++++ SOURCE MATERIAL ++++
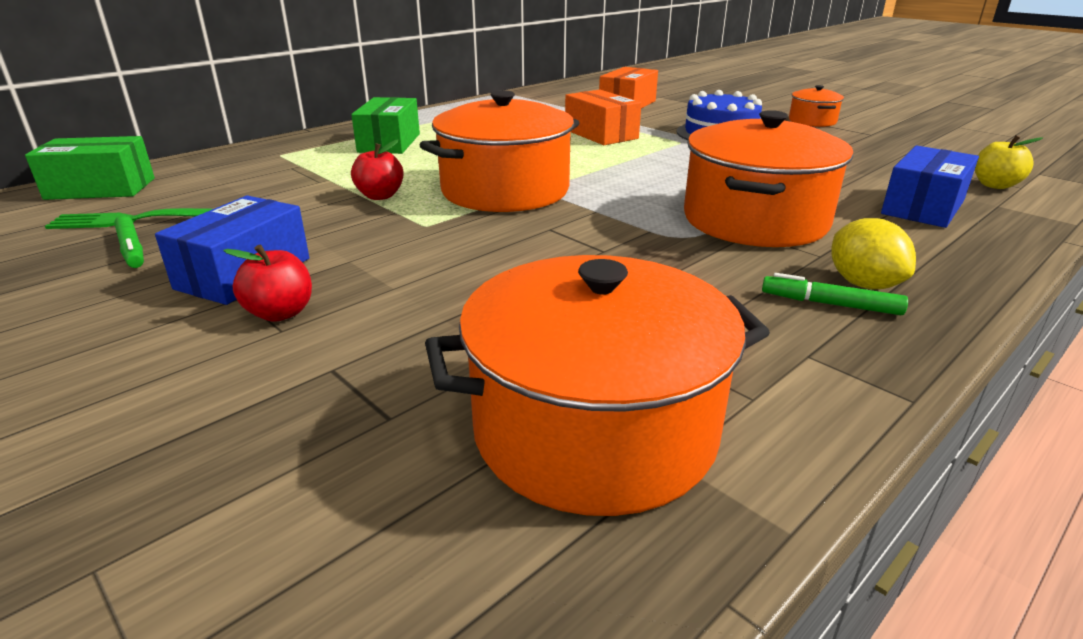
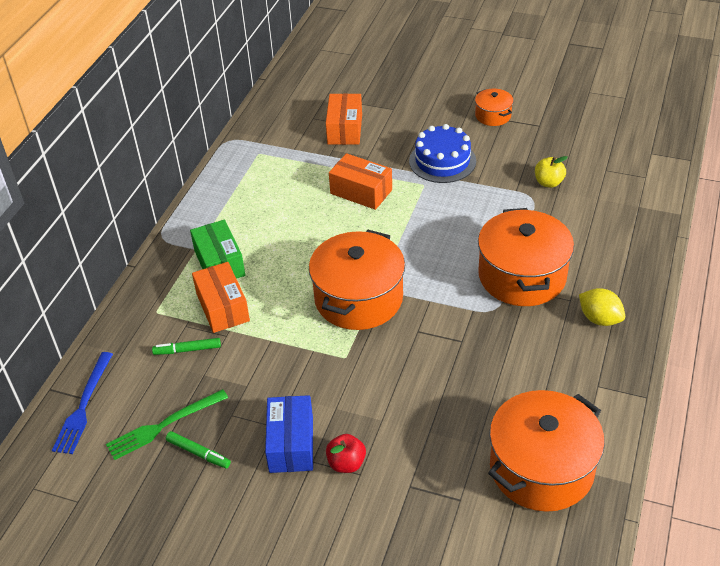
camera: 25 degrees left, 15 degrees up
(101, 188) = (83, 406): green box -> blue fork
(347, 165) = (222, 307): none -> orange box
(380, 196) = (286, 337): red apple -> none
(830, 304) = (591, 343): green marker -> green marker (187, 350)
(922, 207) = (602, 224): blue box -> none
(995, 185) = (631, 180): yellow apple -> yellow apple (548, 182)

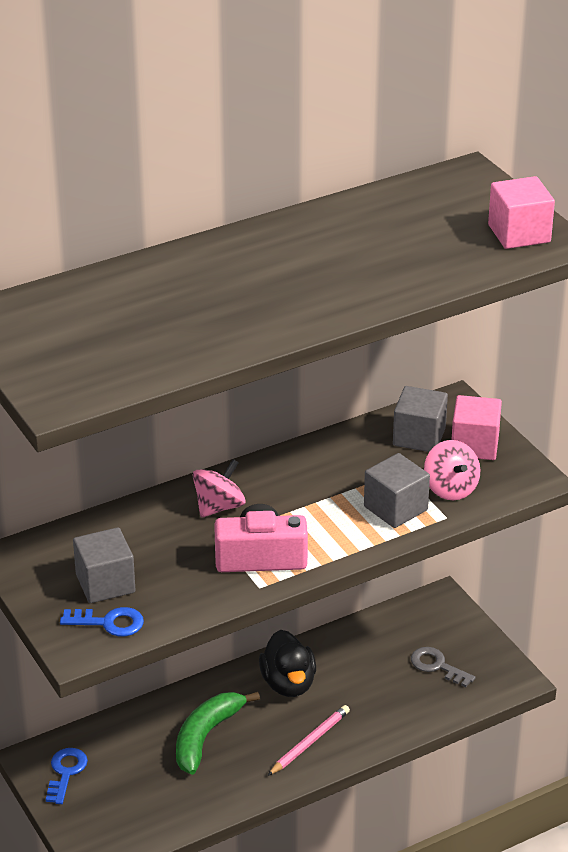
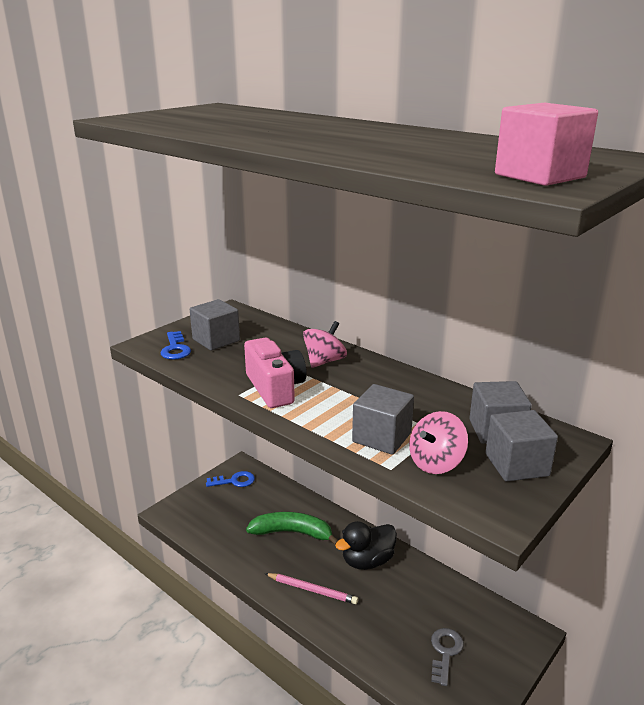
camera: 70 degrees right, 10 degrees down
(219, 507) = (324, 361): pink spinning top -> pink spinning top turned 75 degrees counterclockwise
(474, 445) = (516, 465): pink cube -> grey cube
++++
=== EXERCISE BRIEF ===
The data shown above must be printed again exactly, with no images included.

=== WRITTEN REPLY ===
camera: 25 degrees left, 15 degrees up
(101, 188) = (83, 406): green box -> blue fork
(347, 165) = (222, 307): none -> orange box
(380, 196) = (286, 337): red apple -> none
(830, 304) = (591, 343): green marker -> green marker (187, 350)
(922, 207) = (602, 224): blue box -> none
(995, 185) = (631, 180): yellow apple -> yellow apple (548, 182)

camera: 70 degrees right, 10 degrees down
(219, 507) = (324, 361): pink spinning top -> pink spinning top turned 75 degrees counterclockwise
(474, 445) = (516, 465): pink cube -> grey cube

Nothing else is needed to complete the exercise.